* _Materials provided_

== Segment start ==

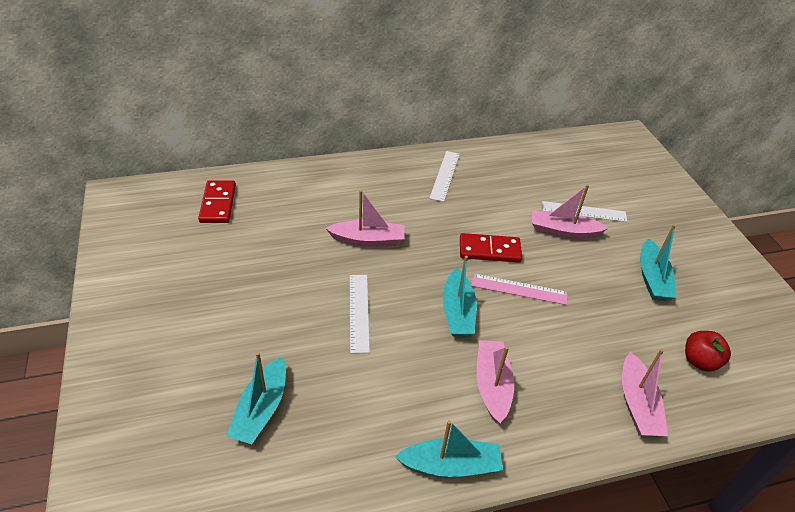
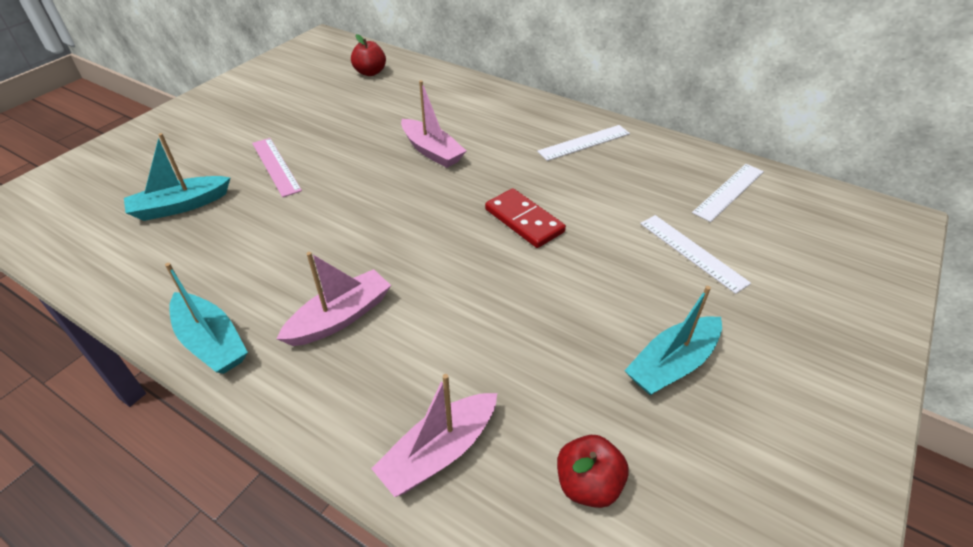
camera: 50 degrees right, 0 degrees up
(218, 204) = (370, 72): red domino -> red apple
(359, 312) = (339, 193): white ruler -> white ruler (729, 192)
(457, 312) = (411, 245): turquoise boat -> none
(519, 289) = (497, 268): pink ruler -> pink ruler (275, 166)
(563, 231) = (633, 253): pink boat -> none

== Segment end ==
== Segment start ==

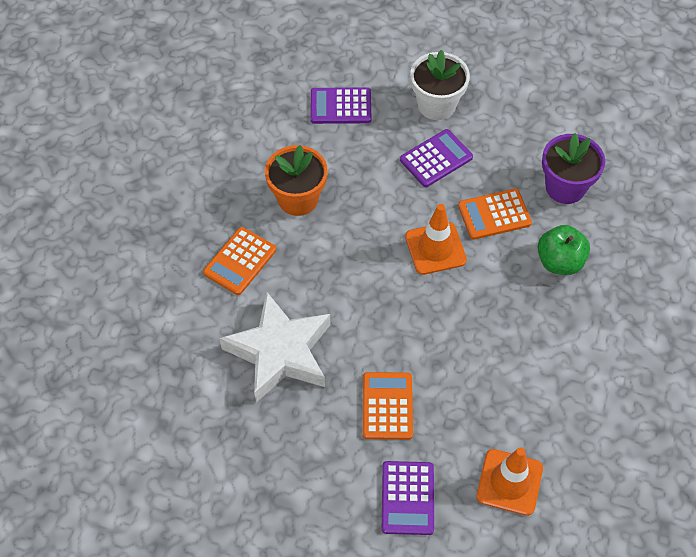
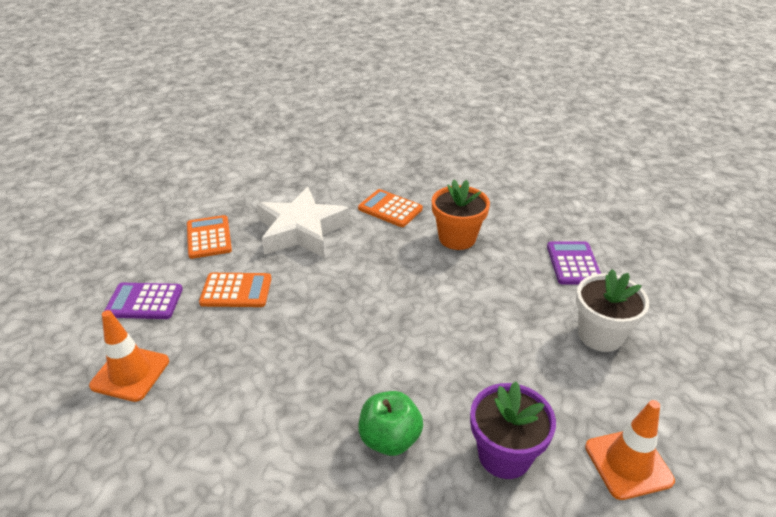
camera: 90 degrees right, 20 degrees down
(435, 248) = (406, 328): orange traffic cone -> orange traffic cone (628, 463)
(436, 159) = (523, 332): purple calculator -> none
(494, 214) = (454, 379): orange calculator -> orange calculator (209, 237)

== Segment end ==
== Segment start ==

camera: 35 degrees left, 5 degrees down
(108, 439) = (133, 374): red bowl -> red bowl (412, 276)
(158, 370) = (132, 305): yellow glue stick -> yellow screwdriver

== Segment end ==

* _What the exercise asks_
Scan the lines above, and whenever one holds the string "boat", copy it.

* _Task answer_
(457, 312) = (411, 245): turquoise boat -> none
(563, 231) = (633, 253): pink boat -> none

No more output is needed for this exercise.